+++ RECORDS SHOWN +++

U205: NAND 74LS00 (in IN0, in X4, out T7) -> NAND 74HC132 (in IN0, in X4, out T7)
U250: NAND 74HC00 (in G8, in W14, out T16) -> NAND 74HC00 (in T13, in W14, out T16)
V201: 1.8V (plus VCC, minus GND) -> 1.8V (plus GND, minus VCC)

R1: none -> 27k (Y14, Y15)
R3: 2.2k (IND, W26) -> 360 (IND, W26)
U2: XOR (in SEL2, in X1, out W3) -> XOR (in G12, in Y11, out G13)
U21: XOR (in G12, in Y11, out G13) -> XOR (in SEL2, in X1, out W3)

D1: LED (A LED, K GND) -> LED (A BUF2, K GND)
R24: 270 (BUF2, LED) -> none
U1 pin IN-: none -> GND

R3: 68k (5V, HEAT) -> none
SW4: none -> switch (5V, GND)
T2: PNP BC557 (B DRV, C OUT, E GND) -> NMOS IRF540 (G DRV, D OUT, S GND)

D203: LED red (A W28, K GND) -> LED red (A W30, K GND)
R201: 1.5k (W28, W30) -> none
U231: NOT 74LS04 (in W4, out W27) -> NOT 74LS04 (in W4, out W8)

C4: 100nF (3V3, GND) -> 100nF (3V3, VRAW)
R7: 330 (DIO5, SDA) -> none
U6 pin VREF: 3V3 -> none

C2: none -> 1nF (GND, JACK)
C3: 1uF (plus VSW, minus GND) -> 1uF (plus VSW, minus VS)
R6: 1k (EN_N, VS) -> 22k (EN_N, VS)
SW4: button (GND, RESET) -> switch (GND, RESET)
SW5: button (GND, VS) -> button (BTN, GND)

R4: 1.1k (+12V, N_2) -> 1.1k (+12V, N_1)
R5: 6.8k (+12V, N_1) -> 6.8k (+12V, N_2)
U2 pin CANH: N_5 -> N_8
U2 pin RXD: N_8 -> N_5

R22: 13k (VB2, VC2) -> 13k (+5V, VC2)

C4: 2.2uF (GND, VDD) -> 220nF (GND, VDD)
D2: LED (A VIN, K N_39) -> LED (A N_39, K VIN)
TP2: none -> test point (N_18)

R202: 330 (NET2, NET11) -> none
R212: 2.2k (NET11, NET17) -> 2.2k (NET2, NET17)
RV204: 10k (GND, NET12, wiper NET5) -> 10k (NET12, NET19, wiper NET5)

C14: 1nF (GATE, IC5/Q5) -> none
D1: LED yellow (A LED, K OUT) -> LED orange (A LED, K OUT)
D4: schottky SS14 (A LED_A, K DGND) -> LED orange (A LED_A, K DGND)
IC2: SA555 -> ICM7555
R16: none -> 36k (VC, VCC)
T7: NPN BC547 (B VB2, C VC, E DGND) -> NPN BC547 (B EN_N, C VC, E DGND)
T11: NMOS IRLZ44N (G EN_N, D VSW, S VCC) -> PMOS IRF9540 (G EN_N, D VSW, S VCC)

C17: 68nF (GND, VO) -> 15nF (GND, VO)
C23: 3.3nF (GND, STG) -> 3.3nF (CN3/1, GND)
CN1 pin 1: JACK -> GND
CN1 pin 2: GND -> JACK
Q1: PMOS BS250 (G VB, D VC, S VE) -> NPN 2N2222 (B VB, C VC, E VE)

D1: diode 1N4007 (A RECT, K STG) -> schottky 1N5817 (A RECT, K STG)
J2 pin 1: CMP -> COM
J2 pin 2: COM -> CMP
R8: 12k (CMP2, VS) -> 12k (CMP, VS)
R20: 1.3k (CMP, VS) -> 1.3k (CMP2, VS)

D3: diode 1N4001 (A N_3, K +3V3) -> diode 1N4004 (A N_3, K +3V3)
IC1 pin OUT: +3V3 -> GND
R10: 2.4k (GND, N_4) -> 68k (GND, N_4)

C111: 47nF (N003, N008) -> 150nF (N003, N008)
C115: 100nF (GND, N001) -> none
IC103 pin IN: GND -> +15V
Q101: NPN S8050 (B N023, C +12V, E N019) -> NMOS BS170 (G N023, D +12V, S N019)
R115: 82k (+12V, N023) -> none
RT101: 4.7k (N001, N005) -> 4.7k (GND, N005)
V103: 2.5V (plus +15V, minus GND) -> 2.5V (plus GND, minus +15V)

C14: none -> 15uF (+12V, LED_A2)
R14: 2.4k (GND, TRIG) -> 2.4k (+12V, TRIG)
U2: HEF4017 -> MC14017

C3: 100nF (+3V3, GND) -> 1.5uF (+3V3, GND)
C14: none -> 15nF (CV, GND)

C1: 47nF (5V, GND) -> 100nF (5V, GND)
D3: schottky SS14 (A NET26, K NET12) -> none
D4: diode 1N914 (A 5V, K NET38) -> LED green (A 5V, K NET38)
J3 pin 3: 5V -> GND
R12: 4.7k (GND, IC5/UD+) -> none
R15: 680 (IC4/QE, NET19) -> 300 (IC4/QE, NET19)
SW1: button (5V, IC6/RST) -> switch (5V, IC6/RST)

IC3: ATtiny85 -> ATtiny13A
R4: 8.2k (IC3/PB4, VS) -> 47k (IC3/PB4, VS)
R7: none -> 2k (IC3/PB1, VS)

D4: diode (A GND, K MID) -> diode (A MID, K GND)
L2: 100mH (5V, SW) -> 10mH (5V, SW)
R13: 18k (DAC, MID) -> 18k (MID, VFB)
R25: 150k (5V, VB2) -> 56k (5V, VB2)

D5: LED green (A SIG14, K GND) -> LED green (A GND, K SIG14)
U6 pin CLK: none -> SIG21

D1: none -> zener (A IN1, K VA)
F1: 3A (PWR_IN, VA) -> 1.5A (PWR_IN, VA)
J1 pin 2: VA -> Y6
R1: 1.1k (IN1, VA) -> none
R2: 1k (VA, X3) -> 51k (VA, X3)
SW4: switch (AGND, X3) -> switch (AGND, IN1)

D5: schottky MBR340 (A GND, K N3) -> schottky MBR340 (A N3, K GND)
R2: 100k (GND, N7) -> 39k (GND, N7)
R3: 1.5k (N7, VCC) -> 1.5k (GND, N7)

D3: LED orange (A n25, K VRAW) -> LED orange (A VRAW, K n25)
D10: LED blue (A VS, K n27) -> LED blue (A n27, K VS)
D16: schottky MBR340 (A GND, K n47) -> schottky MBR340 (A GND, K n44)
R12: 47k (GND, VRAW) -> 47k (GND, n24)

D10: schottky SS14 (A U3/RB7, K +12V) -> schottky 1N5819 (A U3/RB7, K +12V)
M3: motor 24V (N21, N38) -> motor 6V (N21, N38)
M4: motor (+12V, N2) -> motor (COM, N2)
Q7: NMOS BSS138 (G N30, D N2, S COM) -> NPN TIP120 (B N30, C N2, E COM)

+++

→ WHAT TO WORK ON
Would you reproduce, word for word, the lines from the one holding "D1: none -> zener (A IN1, K VA)" through the final line of the entries, both included?

→ SOLUTION
D1: none -> zener (A IN1, K VA)
F1: 3A (PWR_IN, VA) -> 1.5A (PWR_IN, VA)
J1 pin 2: VA -> Y6
R1: 1.1k (IN1, VA) -> none
R2: 1k (VA, X3) -> 51k (VA, X3)
SW4: switch (AGND, X3) -> switch (AGND, IN1)

D5: schottky MBR340 (A GND, K N3) -> schottky MBR340 (A N3, K GND)
R2: 100k (GND, N7) -> 39k (GND, N7)
R3: 1.5k (N7, VCC) -> 1.5k (GND, N7)

D3: LED orange (A n25, K VRAW) -> LED orange (A VRAW, K n25)
D10: LED blue (A VS, K n27) -> LED blue (A n27, K VS)
D16: schottky MBR340 (A GND, K n47) -> schottky MBR340 (A GND, K n44)
R12: 47k (GND, VRAW) -> 47k (GND, n24)

D10: schottky SS14 (A U3/RB7, K +12V) -> schottky 1N5819 (A U3/RB7, K +12V)
M3: motor 24V (N21, N38) -> motor 6V (N21, N38)
M4: motor (+12V, N2) -> motor (COM, N2)
Q7: NMOS BSS138 (G N30, D N2, S COM) -> NPN TIP120 (B N30, C N2, E COM)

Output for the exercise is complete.